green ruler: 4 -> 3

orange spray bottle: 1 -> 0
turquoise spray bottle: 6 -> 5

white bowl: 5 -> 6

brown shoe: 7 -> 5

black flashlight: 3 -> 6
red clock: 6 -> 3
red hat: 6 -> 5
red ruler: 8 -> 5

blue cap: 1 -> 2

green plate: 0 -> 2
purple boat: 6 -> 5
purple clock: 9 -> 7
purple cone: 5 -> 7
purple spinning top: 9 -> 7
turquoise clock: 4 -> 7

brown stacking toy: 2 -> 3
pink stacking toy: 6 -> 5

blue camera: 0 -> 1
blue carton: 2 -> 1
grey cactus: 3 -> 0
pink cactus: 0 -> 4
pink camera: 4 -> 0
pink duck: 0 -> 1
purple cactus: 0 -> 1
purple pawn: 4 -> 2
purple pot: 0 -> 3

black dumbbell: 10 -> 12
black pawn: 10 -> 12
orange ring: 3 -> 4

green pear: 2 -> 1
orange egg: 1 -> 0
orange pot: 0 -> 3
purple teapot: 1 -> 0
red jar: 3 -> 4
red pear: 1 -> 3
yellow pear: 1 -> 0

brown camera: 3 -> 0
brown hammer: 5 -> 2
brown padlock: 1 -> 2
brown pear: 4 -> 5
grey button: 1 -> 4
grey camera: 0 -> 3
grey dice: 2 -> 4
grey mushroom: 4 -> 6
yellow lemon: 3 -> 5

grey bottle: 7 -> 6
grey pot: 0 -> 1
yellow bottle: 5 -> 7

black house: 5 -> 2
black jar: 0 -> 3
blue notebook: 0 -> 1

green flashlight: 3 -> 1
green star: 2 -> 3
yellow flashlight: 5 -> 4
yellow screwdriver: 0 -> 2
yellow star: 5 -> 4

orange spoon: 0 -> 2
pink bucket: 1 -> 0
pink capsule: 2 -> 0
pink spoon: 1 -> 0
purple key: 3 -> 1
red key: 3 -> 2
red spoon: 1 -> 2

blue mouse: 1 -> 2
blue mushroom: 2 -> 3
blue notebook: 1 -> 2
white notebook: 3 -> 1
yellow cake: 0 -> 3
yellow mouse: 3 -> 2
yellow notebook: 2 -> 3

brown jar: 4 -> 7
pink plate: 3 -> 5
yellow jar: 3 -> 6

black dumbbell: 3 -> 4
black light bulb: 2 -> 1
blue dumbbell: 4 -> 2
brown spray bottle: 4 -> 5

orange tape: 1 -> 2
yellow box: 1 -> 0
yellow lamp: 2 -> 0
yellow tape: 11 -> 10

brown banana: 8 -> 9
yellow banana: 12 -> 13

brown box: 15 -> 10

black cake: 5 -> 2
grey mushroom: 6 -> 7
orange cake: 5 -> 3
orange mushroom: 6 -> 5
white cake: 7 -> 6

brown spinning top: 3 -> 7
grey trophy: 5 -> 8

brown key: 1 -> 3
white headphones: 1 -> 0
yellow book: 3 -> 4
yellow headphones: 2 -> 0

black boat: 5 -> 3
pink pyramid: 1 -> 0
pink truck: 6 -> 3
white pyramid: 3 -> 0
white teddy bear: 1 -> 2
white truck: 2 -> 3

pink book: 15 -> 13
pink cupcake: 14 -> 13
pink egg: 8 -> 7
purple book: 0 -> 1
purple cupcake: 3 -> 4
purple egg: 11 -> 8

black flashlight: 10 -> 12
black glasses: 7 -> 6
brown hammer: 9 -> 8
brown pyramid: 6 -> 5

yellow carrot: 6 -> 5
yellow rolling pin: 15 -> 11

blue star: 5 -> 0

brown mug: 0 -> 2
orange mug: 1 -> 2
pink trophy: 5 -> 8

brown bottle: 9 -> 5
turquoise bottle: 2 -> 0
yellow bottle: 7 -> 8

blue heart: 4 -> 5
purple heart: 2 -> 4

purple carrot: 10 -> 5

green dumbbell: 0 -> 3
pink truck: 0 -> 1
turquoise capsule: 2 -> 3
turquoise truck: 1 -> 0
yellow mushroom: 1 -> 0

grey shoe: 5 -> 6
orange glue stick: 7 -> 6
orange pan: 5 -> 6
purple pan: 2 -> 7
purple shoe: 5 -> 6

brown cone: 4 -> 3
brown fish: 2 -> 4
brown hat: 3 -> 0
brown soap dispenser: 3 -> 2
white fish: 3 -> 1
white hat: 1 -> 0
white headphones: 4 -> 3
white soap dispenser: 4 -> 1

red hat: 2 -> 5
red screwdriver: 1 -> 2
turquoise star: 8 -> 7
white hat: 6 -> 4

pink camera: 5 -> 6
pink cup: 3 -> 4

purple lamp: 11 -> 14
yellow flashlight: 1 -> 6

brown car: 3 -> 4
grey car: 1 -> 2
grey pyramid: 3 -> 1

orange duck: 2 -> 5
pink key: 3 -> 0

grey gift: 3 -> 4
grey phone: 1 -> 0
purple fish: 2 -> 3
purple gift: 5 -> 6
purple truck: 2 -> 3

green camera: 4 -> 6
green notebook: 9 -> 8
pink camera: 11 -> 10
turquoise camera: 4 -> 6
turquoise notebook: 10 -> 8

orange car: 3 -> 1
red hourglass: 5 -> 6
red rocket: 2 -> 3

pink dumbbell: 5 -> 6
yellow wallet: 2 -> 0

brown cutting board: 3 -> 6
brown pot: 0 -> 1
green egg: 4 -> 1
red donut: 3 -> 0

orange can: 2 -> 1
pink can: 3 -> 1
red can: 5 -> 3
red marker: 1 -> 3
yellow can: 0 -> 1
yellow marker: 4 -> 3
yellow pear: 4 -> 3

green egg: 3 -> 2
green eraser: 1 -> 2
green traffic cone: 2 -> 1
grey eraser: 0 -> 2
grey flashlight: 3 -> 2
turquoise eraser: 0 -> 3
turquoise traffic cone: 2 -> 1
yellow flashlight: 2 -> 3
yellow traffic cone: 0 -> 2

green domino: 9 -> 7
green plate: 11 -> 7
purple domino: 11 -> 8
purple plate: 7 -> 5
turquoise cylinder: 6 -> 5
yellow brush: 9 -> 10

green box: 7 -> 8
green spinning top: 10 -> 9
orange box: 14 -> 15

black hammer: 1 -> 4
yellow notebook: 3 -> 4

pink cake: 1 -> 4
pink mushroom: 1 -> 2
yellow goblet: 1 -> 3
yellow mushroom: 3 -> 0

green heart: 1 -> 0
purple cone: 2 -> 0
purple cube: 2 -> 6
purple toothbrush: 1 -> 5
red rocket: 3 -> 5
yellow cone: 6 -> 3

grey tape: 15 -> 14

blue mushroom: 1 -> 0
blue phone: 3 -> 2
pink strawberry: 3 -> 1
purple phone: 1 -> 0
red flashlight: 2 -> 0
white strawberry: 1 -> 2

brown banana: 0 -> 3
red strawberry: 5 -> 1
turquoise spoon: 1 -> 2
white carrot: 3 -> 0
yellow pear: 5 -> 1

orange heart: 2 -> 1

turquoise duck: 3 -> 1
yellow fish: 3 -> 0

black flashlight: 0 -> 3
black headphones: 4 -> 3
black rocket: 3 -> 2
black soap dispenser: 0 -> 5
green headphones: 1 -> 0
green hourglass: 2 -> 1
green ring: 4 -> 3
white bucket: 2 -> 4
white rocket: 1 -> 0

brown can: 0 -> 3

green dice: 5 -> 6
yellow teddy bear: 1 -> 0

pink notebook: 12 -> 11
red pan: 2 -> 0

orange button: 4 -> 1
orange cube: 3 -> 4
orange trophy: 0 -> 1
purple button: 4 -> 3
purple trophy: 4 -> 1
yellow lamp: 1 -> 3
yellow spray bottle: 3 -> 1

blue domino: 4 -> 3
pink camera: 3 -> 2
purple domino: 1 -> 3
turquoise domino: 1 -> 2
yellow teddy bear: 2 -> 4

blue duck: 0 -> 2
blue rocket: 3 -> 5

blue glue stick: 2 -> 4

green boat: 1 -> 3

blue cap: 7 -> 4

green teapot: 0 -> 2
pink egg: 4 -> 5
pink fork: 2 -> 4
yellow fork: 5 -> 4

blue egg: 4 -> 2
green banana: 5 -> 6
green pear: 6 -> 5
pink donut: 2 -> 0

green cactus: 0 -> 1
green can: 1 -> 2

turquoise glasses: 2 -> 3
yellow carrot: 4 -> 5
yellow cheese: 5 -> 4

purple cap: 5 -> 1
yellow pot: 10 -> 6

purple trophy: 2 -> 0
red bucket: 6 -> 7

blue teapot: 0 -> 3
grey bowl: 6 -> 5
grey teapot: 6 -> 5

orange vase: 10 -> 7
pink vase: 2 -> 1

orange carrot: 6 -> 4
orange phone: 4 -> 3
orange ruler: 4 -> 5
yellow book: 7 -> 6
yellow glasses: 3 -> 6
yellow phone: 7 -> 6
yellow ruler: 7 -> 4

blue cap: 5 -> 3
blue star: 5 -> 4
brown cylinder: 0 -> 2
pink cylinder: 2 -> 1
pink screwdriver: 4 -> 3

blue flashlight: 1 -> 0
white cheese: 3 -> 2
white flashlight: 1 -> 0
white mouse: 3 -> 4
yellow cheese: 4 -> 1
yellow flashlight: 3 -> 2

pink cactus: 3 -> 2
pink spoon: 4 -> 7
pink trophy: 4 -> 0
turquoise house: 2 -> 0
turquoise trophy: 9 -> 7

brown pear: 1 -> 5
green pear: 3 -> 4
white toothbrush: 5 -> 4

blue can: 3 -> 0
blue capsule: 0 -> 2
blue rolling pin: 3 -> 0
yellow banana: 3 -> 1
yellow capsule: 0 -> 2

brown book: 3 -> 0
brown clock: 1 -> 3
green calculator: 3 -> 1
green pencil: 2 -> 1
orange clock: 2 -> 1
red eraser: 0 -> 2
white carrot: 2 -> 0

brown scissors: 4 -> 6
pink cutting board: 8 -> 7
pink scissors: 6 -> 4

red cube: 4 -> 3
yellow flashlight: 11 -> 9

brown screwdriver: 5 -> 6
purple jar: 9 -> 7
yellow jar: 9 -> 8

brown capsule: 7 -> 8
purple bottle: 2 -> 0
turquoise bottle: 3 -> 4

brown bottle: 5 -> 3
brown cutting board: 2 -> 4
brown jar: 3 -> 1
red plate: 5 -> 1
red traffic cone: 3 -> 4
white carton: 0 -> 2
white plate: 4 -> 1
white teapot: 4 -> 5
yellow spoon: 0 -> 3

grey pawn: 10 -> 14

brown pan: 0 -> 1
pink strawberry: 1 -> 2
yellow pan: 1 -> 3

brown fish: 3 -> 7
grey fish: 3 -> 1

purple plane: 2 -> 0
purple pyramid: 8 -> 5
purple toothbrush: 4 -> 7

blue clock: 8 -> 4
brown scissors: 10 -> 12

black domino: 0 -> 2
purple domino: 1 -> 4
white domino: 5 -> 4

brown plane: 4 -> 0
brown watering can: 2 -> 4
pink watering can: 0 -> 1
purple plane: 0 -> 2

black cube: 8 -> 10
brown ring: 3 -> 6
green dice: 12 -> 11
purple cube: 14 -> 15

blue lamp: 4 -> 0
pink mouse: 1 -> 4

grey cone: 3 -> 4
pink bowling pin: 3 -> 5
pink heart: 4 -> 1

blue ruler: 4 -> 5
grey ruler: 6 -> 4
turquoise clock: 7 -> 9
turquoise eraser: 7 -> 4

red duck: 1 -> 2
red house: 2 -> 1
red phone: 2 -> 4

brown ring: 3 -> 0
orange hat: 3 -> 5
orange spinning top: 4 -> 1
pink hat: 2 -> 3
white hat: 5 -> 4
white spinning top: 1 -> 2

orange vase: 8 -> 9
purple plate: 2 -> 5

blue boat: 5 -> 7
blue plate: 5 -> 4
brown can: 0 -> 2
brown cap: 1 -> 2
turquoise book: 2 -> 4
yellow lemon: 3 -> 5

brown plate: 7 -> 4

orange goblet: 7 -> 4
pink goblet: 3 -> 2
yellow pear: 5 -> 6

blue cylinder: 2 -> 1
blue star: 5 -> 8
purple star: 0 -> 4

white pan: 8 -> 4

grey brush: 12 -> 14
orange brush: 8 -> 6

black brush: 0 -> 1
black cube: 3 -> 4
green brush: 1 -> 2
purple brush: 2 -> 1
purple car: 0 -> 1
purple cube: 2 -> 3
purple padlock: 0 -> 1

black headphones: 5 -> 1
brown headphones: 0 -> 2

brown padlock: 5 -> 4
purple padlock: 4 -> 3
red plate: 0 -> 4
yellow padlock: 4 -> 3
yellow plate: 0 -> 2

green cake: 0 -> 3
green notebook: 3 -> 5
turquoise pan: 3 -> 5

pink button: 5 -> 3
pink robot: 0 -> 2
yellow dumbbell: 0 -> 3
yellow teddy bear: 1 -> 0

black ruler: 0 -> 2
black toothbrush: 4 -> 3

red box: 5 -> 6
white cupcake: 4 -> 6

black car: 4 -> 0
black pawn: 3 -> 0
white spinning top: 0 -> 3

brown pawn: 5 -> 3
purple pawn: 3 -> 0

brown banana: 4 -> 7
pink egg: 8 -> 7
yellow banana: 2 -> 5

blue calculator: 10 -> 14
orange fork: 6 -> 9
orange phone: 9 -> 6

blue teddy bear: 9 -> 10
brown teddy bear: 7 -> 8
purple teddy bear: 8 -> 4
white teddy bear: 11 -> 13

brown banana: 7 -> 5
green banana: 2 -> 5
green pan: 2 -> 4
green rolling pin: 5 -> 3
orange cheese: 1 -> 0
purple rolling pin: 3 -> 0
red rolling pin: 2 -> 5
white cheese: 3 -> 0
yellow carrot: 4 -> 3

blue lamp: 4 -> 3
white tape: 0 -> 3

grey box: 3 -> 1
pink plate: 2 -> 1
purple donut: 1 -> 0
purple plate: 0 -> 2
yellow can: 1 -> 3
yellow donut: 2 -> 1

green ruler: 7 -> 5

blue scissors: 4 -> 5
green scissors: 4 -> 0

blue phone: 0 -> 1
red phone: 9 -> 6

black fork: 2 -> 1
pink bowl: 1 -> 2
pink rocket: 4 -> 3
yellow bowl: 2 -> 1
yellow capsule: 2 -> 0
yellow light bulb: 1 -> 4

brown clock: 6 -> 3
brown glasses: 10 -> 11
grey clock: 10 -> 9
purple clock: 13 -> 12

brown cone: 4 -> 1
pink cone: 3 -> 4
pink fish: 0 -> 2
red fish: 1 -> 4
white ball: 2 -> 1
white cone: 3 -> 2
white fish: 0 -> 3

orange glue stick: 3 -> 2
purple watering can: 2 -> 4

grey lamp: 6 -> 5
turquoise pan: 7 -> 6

******

- What the task asks -
Among the entries above, the lines between the ones containing "pink bowl: 1 -> 2" and "white ball: 2 -> 1", inclusive, are to be transcribed exactly. No other line is to be given.

- Solved exercise -
pink bowl: 1 -> 2
pink rocket: 4 -> 3
yellow bowl: 2 -> 1
yellow capsule: 2 -> 0
yellow light bulb: 1 -> 4

brown clock: 6 -> 3
brown glasses: 10 -> 11
grey clock: 10 -> 9
purple clock: 13 -> 12

brown cone: 4 -> 1
pink cone: 3 -> 4
pink fish: 0 -> 2
red fish: 1 -> 4
white ball: 2 -> 1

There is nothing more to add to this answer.